**What this task involves**
Report every line of the data where the string "purple" appears.

**Record excerpts**
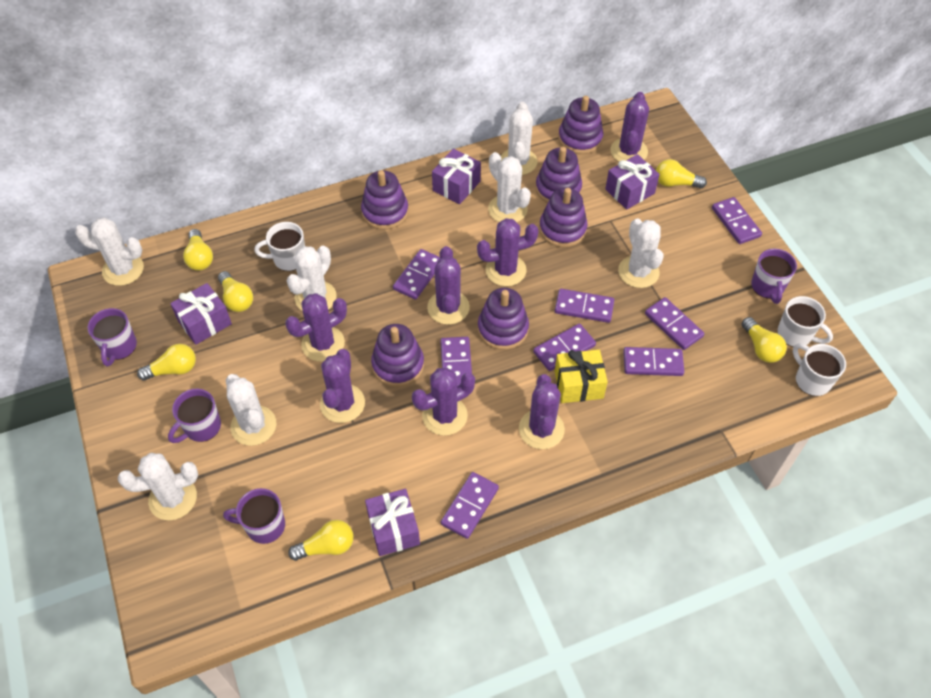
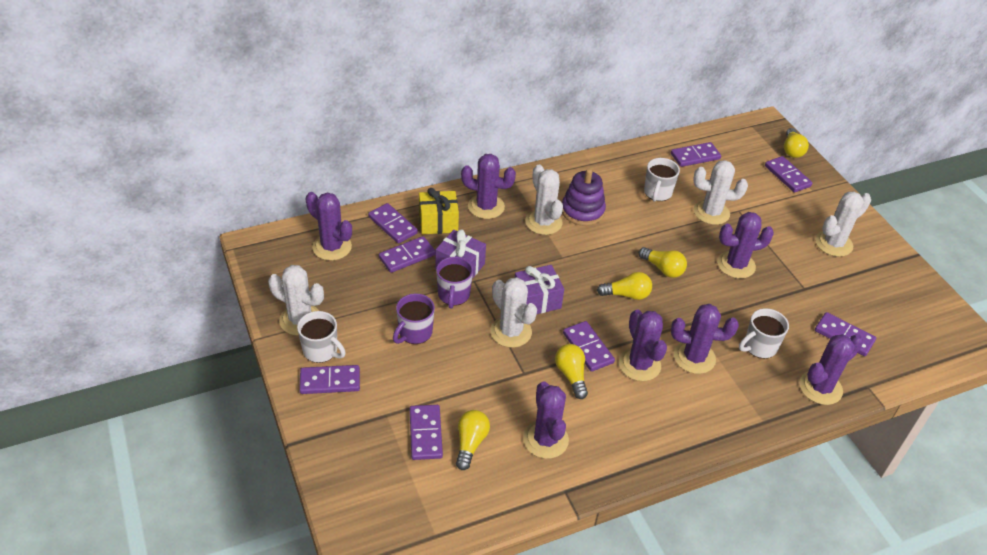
purple gift: 4 -> 2
purple mug: 4 -> 2
purple stacking toy: 6 -> 1
white cactus: 7 -> 5
yellow light bulb: 6 -> 5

**Task solution**
purple gift: 4 -> 2
purple mug: 4 -> 2
purple stacking toy: 6 -> 1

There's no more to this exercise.